> _YOUR GOAL_
Pick out every line in the listing below that contains the word "Trompete" and copy each one. Case counts.

___ PROVIDED RECORDS

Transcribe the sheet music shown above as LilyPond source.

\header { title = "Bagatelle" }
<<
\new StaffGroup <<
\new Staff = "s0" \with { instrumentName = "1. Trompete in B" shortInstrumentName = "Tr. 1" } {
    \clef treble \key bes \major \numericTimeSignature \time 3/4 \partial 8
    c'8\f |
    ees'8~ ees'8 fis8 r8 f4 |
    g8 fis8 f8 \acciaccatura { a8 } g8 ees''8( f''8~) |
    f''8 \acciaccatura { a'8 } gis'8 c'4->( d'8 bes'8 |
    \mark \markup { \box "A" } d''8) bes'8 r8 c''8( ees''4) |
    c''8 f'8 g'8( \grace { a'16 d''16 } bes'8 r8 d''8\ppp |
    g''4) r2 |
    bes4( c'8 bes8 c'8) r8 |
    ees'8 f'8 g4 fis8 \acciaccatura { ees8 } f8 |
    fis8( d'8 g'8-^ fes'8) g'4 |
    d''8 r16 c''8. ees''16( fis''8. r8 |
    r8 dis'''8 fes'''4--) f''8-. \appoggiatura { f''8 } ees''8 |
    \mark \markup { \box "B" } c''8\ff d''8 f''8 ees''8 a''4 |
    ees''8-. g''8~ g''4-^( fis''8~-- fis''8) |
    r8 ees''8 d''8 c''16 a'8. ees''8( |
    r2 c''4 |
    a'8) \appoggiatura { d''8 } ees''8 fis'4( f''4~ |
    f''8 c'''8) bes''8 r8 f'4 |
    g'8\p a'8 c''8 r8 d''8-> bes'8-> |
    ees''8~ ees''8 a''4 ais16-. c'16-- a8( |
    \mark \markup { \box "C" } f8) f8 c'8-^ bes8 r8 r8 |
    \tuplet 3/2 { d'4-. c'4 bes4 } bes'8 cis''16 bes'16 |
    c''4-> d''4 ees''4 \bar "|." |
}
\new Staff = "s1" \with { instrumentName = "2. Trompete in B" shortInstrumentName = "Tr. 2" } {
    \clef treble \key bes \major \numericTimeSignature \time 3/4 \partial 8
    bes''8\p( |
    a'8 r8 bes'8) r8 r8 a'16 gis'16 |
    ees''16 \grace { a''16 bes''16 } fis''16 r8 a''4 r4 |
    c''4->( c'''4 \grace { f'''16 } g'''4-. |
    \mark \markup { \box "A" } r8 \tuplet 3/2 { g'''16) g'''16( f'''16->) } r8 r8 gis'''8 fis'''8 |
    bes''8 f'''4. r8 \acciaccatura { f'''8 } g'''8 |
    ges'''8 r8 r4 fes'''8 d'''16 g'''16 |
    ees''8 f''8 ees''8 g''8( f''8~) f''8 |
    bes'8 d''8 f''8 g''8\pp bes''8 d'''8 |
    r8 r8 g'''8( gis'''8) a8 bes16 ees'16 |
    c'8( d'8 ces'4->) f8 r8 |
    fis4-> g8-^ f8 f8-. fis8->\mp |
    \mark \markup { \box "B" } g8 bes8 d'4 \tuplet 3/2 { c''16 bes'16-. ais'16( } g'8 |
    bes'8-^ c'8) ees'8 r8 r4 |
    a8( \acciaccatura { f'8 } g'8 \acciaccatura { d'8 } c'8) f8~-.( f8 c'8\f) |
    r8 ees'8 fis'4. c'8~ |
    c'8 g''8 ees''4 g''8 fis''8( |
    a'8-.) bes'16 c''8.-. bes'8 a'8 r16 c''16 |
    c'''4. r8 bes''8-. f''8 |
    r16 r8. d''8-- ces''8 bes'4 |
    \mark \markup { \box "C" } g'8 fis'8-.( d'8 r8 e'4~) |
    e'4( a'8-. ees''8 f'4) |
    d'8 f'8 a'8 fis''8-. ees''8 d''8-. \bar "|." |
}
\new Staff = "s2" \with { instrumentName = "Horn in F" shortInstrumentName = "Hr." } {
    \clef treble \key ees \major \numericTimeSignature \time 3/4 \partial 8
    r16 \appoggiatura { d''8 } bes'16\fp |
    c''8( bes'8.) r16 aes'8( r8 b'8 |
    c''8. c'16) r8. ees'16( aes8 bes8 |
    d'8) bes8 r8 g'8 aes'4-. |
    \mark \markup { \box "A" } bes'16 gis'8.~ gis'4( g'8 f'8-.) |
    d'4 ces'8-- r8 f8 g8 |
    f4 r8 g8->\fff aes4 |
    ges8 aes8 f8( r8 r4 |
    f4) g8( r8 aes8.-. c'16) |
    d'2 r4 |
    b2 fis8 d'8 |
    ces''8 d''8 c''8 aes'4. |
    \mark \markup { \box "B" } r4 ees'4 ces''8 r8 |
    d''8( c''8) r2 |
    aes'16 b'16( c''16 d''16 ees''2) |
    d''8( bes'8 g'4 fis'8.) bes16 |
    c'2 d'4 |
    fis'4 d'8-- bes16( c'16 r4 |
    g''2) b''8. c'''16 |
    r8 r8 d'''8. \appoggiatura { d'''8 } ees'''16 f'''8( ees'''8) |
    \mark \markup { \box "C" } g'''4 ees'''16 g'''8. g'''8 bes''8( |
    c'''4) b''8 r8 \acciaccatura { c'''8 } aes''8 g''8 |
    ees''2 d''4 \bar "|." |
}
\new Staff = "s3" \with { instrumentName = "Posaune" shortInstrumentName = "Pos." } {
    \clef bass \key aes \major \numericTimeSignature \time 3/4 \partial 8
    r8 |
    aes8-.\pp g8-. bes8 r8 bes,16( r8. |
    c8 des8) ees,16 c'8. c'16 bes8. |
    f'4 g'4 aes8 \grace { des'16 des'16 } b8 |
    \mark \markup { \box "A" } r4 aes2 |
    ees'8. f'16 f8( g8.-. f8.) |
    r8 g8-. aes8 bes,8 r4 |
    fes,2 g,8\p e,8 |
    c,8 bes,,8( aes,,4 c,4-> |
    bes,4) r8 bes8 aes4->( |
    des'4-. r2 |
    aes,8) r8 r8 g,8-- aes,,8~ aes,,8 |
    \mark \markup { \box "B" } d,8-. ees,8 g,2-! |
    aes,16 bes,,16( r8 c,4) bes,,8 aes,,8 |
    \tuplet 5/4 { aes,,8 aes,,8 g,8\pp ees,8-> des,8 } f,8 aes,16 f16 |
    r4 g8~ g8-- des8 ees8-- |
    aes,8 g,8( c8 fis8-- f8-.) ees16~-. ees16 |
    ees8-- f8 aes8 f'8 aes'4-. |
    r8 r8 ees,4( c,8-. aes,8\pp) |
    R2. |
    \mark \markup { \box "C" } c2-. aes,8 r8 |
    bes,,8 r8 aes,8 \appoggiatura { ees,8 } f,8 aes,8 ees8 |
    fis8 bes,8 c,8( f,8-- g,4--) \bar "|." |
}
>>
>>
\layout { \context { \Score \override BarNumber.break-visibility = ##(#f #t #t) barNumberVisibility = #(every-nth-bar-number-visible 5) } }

______
___ PROVIDED RECORDS

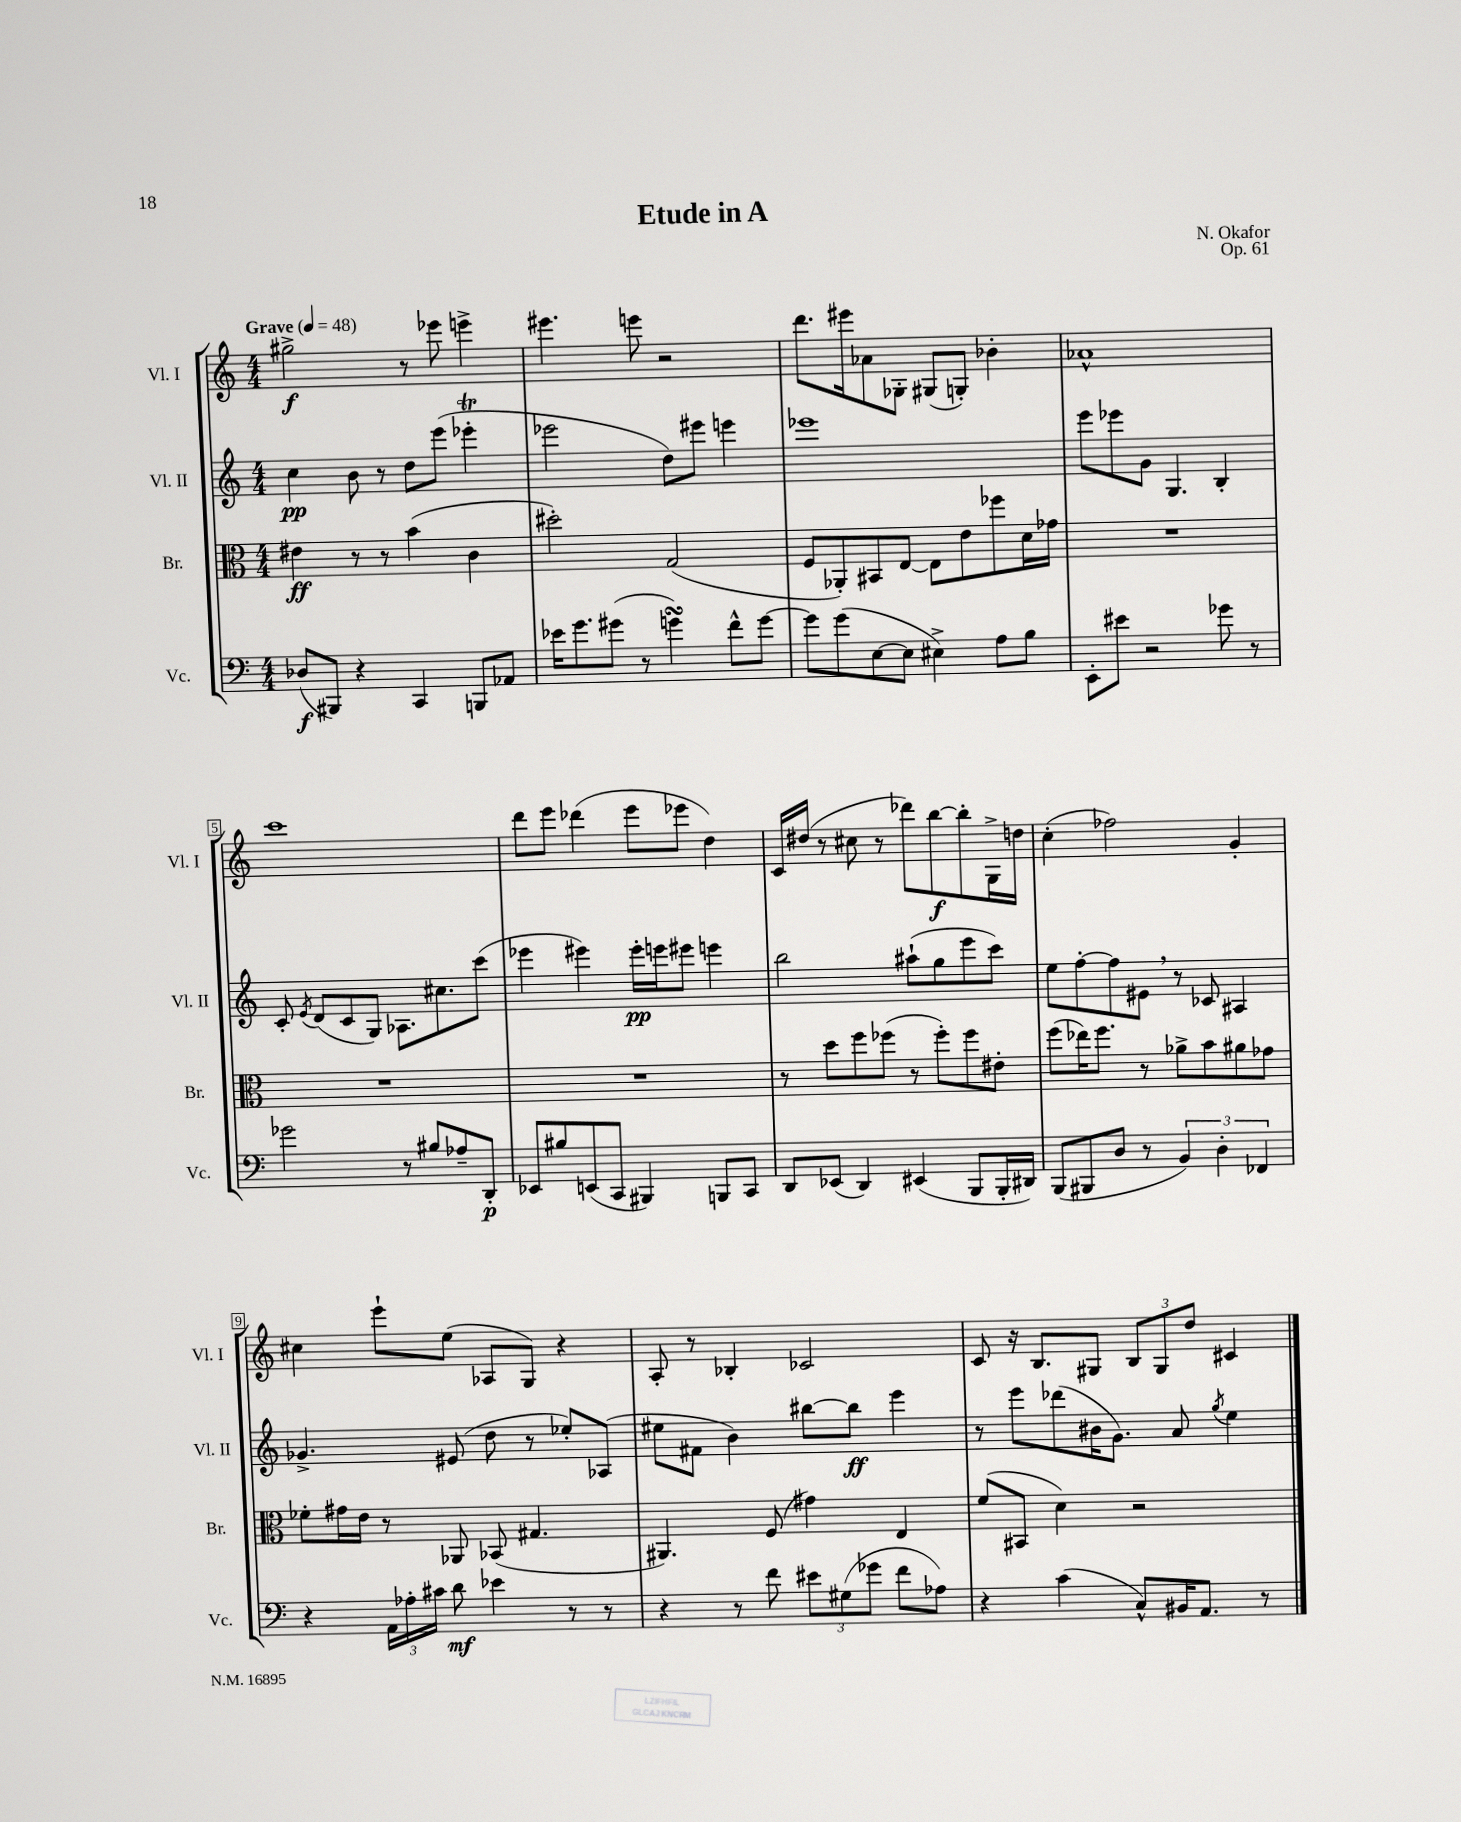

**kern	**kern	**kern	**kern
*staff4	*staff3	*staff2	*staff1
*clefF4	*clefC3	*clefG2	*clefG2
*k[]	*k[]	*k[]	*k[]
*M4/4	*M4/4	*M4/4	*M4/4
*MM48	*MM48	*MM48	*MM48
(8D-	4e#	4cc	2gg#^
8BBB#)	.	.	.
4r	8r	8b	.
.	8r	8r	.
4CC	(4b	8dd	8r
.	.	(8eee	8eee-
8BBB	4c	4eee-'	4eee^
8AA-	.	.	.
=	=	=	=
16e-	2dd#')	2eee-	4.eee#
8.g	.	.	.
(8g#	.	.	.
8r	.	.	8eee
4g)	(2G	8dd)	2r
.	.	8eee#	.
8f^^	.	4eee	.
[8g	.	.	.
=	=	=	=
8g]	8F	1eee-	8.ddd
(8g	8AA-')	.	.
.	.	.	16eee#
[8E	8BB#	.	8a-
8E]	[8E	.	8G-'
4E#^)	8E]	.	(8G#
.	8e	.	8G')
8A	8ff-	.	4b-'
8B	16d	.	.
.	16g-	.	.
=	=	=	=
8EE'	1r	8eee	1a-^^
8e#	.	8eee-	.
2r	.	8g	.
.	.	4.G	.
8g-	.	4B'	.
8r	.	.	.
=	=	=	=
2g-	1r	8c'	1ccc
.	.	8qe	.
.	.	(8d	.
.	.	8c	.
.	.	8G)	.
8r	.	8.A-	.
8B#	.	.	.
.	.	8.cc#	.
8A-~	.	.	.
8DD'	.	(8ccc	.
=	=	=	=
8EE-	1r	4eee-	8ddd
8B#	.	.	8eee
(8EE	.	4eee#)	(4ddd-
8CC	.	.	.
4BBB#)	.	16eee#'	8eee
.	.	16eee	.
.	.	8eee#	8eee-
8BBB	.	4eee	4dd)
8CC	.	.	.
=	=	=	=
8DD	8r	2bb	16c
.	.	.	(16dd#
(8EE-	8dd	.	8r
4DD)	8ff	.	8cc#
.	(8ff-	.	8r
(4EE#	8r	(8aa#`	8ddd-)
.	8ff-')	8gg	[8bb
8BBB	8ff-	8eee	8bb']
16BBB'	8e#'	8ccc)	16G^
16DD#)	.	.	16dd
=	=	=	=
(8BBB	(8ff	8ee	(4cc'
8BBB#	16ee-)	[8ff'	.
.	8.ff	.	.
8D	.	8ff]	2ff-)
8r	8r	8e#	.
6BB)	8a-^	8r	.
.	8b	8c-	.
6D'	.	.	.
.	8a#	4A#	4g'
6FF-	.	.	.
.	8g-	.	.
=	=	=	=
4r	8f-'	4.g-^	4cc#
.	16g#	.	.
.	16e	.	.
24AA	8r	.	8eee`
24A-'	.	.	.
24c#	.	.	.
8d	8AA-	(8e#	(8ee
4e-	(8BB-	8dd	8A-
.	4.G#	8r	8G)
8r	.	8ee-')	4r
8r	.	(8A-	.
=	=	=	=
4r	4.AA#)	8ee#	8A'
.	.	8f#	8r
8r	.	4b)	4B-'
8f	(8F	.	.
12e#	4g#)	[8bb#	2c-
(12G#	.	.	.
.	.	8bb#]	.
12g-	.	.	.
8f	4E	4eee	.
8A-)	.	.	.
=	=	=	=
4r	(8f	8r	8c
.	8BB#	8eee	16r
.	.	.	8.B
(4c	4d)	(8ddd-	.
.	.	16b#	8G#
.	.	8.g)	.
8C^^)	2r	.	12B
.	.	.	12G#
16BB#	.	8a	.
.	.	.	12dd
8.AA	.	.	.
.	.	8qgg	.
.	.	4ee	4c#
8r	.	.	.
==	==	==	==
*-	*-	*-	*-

______
___ PROVIDED RECORDS

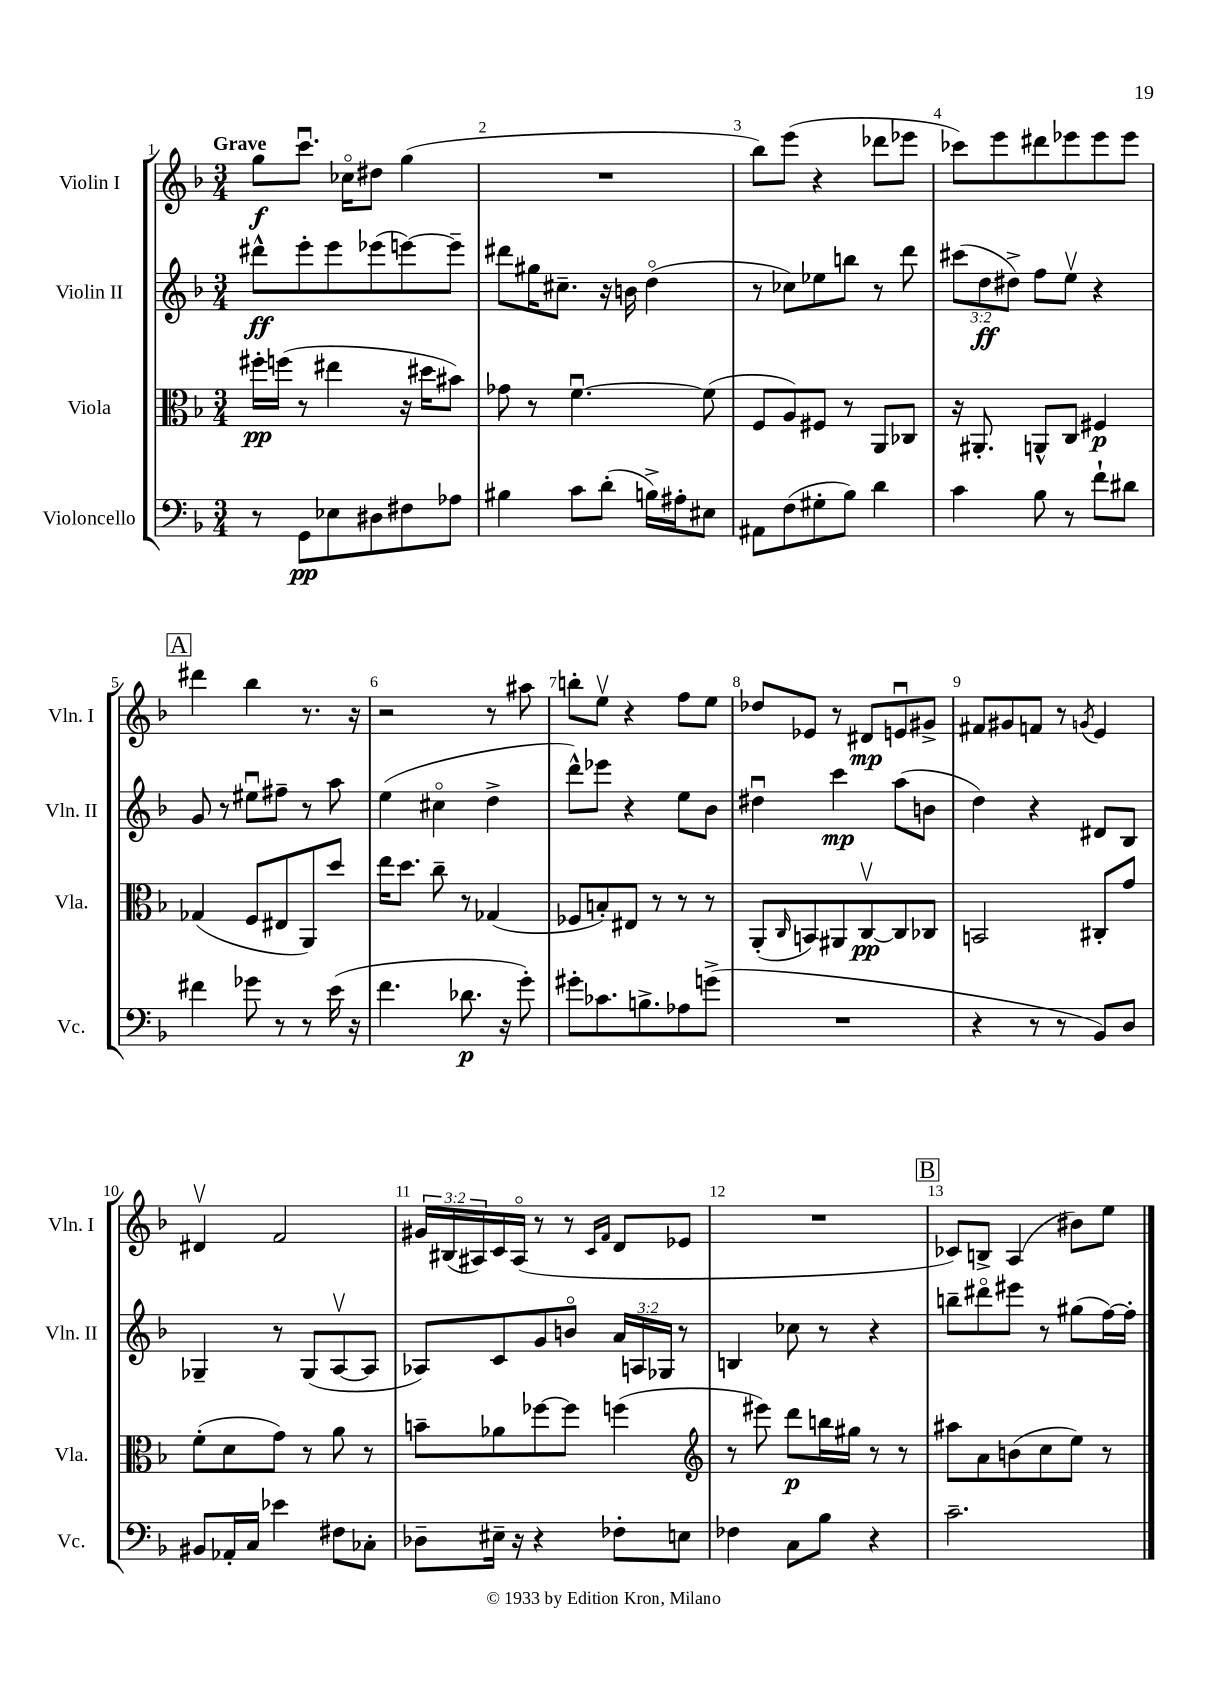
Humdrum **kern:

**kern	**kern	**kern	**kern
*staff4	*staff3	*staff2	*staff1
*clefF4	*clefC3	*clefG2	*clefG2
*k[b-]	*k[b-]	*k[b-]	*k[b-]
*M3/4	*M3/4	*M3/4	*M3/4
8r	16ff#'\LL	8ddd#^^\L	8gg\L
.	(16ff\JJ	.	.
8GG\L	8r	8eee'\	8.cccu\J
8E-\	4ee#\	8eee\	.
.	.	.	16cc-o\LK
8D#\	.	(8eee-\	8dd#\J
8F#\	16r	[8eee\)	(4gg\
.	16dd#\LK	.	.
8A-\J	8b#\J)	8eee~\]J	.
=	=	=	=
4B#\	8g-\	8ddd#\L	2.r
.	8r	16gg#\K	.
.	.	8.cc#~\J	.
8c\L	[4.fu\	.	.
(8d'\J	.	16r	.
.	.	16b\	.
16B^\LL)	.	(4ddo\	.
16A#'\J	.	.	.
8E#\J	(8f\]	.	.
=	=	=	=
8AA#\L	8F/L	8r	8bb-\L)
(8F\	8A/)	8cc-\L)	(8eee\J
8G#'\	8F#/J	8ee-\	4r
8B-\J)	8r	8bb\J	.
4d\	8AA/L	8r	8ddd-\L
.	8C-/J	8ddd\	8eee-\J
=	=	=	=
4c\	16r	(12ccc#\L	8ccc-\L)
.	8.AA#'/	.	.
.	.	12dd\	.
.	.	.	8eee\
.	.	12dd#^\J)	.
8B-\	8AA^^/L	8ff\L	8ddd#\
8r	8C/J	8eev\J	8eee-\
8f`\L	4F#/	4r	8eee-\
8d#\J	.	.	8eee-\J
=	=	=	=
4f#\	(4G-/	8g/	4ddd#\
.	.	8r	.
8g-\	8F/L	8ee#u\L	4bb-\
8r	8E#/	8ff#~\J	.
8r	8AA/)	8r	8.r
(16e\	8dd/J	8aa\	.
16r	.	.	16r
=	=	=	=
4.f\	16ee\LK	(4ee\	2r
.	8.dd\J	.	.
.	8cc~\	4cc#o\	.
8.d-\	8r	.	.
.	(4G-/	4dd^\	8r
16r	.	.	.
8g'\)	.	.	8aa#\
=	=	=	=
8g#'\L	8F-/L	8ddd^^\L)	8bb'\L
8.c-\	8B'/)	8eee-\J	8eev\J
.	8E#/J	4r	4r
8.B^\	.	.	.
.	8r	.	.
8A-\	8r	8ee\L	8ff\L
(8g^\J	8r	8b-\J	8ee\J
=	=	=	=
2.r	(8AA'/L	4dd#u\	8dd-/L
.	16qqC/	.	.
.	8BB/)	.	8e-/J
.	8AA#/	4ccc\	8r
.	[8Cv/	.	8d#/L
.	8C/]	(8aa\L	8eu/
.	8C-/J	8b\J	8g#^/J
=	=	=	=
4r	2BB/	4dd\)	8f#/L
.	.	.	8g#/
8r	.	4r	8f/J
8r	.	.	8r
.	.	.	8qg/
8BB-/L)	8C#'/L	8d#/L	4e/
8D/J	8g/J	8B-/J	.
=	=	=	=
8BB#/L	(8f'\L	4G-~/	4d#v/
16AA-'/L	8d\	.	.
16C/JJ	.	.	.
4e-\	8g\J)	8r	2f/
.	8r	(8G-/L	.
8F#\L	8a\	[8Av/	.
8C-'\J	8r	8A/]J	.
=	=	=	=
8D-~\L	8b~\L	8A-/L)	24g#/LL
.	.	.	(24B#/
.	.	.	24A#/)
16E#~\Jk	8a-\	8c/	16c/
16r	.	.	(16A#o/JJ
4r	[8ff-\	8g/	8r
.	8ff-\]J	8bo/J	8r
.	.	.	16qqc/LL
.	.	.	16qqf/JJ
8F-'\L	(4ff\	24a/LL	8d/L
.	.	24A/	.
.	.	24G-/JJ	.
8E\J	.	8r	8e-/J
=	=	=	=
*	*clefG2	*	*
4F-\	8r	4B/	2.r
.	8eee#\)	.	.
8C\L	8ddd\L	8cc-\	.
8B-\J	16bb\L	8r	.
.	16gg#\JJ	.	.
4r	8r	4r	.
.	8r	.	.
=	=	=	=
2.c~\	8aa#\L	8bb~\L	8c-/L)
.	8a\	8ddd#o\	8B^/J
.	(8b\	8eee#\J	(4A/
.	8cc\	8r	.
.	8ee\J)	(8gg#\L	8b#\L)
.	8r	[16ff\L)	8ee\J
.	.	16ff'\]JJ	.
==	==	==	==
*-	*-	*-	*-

______

> _RESPONSE BELOW_
\new Staff = "s0" \with { instrumentName = "1. Trompete in B" shortInstrumentName = "Tr. 1" } {
\new Staff = "s1" \with { instrumentName = "2. Trompete in B" shortInstrumentName = "Tr. 2" } {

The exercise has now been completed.